+++ Information provided +++

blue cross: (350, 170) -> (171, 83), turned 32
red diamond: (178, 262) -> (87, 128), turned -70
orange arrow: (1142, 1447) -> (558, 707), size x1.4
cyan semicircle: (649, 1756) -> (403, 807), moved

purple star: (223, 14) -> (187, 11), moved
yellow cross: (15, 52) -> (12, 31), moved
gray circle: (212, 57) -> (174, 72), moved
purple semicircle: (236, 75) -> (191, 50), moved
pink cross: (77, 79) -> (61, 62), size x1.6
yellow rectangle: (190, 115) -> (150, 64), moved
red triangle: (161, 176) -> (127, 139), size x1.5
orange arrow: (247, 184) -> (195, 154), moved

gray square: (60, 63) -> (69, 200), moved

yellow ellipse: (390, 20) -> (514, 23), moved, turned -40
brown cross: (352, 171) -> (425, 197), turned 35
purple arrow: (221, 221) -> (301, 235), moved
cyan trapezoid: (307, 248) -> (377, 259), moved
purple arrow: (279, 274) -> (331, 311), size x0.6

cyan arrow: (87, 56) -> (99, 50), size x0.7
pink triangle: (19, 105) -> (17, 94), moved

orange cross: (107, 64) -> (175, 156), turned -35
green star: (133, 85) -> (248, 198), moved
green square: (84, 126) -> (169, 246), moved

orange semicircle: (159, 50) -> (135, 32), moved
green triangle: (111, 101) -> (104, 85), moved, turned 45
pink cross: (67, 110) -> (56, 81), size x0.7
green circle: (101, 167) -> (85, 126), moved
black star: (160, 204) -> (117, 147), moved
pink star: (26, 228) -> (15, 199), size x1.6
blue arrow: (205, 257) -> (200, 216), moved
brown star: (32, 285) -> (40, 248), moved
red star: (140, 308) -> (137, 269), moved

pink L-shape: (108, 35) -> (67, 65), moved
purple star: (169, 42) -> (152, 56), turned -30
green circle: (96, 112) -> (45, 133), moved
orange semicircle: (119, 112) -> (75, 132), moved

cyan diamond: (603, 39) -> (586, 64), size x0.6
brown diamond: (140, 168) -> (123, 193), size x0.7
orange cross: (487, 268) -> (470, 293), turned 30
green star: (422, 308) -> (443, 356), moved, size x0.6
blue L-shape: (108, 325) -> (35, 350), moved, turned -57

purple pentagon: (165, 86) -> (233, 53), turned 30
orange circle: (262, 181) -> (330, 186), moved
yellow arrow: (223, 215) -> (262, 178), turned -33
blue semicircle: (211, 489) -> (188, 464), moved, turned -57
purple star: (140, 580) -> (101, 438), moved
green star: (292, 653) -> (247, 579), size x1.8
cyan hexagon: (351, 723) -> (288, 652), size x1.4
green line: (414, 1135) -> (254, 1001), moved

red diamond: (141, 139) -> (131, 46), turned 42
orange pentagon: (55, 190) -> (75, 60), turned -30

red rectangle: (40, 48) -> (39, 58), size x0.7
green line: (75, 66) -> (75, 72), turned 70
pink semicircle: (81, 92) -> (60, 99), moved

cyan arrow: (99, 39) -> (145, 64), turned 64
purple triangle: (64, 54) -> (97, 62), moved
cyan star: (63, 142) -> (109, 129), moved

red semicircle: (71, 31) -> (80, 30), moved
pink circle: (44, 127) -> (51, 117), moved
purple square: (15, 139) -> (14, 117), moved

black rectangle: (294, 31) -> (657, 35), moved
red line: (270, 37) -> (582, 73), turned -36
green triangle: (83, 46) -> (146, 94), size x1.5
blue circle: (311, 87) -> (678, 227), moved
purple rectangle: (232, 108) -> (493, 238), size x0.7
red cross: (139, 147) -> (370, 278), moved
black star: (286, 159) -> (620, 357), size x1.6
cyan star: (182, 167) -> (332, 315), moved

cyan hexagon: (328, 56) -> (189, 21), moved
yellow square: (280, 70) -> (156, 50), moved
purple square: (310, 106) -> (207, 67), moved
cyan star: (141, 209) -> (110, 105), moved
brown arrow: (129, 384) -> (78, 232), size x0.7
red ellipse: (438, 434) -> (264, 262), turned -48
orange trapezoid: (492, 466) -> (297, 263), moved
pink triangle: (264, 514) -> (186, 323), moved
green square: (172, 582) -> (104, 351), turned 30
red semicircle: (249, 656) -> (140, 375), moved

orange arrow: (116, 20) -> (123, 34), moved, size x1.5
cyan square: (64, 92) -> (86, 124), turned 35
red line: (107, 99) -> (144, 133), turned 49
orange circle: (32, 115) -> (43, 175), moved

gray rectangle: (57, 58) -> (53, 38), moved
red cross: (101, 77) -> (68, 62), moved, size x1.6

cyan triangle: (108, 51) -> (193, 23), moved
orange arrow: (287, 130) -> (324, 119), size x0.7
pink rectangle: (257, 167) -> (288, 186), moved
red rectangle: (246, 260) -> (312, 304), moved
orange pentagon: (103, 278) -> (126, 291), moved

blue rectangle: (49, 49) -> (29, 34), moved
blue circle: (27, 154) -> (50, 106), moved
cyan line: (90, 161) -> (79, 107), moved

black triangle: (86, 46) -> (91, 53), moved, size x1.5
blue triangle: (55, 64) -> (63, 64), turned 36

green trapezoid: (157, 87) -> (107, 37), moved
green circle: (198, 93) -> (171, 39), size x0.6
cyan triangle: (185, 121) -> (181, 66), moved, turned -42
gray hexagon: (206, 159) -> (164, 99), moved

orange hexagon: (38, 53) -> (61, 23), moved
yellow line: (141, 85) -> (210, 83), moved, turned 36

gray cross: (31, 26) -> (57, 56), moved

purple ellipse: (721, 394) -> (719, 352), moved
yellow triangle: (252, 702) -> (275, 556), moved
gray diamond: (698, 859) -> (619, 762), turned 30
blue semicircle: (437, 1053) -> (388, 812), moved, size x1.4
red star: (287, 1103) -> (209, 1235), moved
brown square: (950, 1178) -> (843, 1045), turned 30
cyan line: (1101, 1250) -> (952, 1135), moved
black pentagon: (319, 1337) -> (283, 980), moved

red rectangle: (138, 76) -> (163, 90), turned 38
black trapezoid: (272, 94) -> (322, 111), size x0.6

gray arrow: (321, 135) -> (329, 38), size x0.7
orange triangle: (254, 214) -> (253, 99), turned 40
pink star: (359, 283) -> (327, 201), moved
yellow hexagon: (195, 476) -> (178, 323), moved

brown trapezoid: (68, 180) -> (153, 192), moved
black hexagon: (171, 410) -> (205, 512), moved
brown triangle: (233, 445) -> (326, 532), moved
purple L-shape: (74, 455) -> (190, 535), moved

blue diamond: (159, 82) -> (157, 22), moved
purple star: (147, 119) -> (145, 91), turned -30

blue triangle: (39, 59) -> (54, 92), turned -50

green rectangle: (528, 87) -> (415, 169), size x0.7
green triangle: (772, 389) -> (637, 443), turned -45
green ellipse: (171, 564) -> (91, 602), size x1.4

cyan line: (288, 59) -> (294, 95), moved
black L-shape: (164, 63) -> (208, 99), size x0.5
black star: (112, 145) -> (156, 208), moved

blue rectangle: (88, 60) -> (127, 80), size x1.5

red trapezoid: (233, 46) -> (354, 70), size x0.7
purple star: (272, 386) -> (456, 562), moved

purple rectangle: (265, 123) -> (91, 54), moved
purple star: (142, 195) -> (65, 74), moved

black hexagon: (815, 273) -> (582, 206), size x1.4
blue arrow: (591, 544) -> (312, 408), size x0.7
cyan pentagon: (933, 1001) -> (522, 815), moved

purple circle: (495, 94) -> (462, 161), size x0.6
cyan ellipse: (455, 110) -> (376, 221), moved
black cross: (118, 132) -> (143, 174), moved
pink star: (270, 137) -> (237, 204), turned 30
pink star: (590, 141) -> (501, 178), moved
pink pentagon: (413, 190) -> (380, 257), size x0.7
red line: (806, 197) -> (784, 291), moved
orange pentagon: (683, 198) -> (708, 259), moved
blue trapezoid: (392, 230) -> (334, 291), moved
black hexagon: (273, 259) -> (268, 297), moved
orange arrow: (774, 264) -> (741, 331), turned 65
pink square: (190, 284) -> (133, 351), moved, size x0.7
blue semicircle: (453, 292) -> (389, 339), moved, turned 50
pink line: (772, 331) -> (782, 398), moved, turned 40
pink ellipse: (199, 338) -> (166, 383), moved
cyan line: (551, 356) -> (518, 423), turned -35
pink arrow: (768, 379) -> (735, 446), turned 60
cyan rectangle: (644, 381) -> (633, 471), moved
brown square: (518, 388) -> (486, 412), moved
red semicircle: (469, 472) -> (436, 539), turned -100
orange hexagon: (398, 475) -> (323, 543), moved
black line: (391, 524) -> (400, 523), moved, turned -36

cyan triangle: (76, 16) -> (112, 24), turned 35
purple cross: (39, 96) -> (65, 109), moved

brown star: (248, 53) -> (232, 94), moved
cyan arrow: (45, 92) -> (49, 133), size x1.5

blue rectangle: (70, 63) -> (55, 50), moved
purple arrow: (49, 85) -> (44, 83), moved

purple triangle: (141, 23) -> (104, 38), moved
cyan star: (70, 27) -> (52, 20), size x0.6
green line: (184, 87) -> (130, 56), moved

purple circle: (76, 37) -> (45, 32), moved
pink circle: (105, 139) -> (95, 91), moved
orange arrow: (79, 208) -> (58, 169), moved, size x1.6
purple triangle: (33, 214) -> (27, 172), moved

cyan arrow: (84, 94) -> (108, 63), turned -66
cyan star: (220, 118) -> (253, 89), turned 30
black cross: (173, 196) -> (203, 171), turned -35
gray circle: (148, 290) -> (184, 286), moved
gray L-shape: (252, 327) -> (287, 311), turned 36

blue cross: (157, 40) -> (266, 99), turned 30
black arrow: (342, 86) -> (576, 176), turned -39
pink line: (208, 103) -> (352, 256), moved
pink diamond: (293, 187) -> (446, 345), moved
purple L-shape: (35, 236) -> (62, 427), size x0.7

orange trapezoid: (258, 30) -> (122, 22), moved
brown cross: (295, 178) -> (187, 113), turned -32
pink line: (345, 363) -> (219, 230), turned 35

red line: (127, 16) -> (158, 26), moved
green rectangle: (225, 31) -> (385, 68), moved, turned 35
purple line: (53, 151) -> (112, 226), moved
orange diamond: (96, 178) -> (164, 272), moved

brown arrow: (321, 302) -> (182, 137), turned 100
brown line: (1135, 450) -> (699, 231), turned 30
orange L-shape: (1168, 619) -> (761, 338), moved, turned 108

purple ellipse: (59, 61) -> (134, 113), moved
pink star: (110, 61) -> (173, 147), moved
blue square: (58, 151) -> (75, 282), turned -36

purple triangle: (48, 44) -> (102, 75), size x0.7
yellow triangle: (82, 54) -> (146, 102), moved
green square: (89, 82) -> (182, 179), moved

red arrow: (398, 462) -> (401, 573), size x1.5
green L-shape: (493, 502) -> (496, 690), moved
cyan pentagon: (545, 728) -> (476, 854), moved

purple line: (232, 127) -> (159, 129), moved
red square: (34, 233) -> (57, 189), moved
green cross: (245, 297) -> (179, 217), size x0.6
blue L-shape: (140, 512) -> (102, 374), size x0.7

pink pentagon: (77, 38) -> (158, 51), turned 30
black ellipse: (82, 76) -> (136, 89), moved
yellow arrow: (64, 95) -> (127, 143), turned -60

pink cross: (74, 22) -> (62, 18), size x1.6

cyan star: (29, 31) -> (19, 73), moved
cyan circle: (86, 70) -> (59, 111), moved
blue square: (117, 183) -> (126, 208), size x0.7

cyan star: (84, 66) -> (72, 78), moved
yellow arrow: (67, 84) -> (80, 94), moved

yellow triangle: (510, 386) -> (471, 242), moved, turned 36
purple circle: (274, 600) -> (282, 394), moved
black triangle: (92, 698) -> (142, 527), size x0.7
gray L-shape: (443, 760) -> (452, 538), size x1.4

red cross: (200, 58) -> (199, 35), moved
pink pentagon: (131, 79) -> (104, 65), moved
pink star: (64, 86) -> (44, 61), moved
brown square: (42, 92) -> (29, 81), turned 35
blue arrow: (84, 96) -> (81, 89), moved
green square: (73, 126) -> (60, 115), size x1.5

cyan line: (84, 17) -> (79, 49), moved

+++

*What the task requires*.
From the records above, repeat exactly the lines from the one with "purple line: (53, 151) -> (112, 226), moved" through the one with "black triangle: (92, 698)", both included.

*Output for this task*.
purple line: (53, 151) -> (112, 226), moved
orange diamond: (96, 178) -> (164, 272), moved

brown arrow: (321, 302) -> (182, 137), turned 100
brown line: (1135, 450) -> (699, 231), turned 30
orange L-shape: (1168, 619) -> (761, 338), moved, turned 108

purple ellipse: (59, 61) -> (134, 113), moved
pink star: (110, 61) -> (173, 147), moved
blue square: (58, 151) -> (75, 282), turned -36

purple triangle: (48, 44) -> (102, 75), size x0.7
yellow triangle: (82, 54) -> (146, 102), moved
green square: (89, 82) -> (182, 179), moved

red arrow: (398, 462) -> (401, 573), size x1.5
green L-shape: (493, 502) -> (496, 690), moved
cyan pentagon: (545, 728) -> (476, 854), moved

purple line: (232, 127) -> (159, 129), moved
red square: (34, 233) -> (57, 189), moved
green cross: (245, 297) -> (179, 217), size x0.6
blue L-shape: (140, 512) -> (102, 374), size x0.7

pink pentagon: (77, 38) -> (158, 51), turned 30
black ellipse: (82, 76) -> (136, 89), moved
yellow arrow: (64, 95) -> (127, 143), turned -60

pink cross: (74, 22) -> (62, 18), size x1.6

cyan star: (29, 31) -> (19, 73), moved
cyan circle: (86, 70) -> (59, 111), moved
blue square: (117, 183) -> (126, 208), size x0.7

cyan star: (84, 66) -> (72, 78), moved
yellow arrow: (67, 84) -> (80, 94), moved

yellow triangle: (510, 386) -> (471, 242), moved, turned 36
purple circle: (274, 600) -> (282, 394), moved
black triangle: (92, 698) -> (142, 527), size x0.7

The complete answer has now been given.